• [Given data]
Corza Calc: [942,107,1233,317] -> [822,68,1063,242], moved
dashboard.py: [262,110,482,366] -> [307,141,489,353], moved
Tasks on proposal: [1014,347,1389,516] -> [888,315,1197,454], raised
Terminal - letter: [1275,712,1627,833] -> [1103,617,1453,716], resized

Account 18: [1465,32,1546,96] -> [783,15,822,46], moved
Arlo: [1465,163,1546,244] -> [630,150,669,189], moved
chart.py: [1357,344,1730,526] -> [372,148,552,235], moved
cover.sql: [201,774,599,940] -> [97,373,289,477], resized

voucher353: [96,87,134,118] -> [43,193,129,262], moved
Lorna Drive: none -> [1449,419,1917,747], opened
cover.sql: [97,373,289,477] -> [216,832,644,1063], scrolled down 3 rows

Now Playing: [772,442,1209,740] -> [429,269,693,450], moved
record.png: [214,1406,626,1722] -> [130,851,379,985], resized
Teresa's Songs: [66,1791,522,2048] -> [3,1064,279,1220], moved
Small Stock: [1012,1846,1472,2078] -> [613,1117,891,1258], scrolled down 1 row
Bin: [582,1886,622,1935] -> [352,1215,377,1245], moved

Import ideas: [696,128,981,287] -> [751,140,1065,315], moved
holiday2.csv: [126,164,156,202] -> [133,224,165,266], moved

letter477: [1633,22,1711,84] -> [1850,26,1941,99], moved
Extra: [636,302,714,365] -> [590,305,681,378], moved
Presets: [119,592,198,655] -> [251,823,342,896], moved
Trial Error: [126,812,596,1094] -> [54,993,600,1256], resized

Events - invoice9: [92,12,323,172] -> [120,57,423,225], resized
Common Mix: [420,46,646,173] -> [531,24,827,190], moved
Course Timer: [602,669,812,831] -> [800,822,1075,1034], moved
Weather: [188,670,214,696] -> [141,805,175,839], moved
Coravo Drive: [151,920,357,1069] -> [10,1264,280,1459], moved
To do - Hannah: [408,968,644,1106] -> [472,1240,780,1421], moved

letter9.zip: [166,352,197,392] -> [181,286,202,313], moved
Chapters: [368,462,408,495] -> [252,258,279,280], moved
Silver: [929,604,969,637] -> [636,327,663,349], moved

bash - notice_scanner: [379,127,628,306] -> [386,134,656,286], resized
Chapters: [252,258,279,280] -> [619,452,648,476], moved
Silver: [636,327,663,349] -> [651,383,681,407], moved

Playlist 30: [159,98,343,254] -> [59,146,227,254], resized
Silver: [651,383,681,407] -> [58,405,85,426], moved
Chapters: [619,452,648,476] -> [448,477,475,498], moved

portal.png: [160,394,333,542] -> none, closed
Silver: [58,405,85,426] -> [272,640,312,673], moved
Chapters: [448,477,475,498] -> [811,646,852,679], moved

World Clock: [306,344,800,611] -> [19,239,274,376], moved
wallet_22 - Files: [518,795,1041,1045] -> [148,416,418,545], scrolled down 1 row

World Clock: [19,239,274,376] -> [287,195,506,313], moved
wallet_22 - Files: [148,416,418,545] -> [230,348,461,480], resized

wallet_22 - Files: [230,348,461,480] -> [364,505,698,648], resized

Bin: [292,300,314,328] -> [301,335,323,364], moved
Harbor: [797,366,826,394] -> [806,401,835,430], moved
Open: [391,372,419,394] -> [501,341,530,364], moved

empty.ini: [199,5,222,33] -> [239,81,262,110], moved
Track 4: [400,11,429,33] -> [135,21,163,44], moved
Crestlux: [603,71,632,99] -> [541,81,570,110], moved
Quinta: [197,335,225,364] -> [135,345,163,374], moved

• [What you should do] Reproduce the material in full, with no word added or dropped.

• [Solution]
Corza Calc: [942,107,1233,317] -> [822,68,1063,242], moved
dashboard.py: [262,110,482,366] -> [307,141,489,353], moved
Tasks on proposal: [1014,347,1389,516] -> [888,315,1197,454], raised
Terminal - letter: [1275,712,1627,833] -> [1103,617,1453,716], resized

Account 18: [1465,32,1546,96] -> [783,15,822,46], moved
Arlo: [1465,163,1546,244] -> [630,150,669,189], moved
chart.py: [1357,344,1730,526] -> [372,148,552,235], moved
cover.sql: [201,774,599,940] -> [97,373,289,477], resized

voucher353: [96,87,134,118] -> [43,193,129,262], moved
Lorna Drive: none -> [1449,419,1917,747], opened
cover.sql: [97,373,289,477] -> [216,832,644,1063], scrolled down 3 rows

Now Playing: [772,442,1209,740] -> [429,269,693,450], moved
record.png: [214,1406,626,1722] -> [130,851,379,985], resized
Teresa's Songs: [66,1791,522,2048] -> [3,1064,279,1220], moved
Small Stock: [1012,1846,1472,2078] -> [613,1117,891,1258], scrolled down 1 row
Bin: [582,1886,622,1935] -> [352,1215,377,1245], moved

Import ideas: [696,128,981,287] -> [751,140,1065,315], moved
holiday2.csv: [126,164,156,202] -> [133,224,165,266], moved

letter477: [1633,22,1711,84] -> [1850,26,1941,99], moved
Extra: [636,302,714,365] -> [590,305,681,378], moved
Presets: [119,592,198,655] -> [251,823,342,896], moved
Trial Error: [126,812,596,1094] -> [54,993,600,1256], resized

Events - invoice9: [92,12,323,172] -> [120,57,423,225], resized
Common Mix: [420,46,646,173] -> [531,24,827,190], moved
Course Timer: [602,669,812,831] -> [800,822,1075,1034], moved
Weather: [188,670,214,696] -> [141,805,175,839], moved
Coravo Drive: [151,920,357,1069] -> [10,1264,280,1459], moved
To do - Hannah: [408,968,644,1106] -> [472,1240,780,1421], moved

letter9.zip: [166,352,197,392] -> [181,286,202,313], moved
Chapters: [368,462,408,495] -> [252,258,279,280], moved
Silver: [929,604,969,637] -> [636,327,663,349], moved

bash - notice_scanner: [379,127,628,306] -> [386,134,656,286], resized
Chapters: [252,258,279,280] -> [619,452,648,476], moved
Silver: [636,327,663,349] -> [651,383,681,407], moved

Playlist 30: [159,98,343,254] -> [59,146,227,254], resized
Silver: [651,383,681,407] -> [58,405,85,426], moved
Chapters: [619,452,648,476] -> [448,477,475,498], moved

portal.png: [160,394,333,542] -> none, closed
Silver: [58,405,85,426] -> [272,640,312,673], moved
Chapters: [448,477,475,498] -> [811,646,852,679], moved

World Clock: [306,344,800,611] -> [19,239,274,376], moved
wallet_22 - Files: [518,795,1041,1045] -> [148,416,418,545], scrolled down 1 row

World Clock: [19,239,274,376] -> [287,195,506,313], moved
wallet_22 - Files: [148,416,418,545] -> [230,348,461,480], resized

wallet_22 - Files: [230,348,461,480] -> [364,505,698,648], resized

Bin: [292,300,314,328] -> [301,335,323,364], moved
Harbor: [797,366,826,394] -> [806,401,835,430], moved
Open: [391,372,419,394] -> [501,341,530,364], moved

empty.ini: [199,5,222,33] -> [239,81,262,110], moved
Track 4: [400,11,429,33] -> [135,21,163,44], moved
Crestlux: [603,71,632,99] -> [541,81,570,110], moved
Quinta: [197,335,225,364] -> [135,345,163,374], moved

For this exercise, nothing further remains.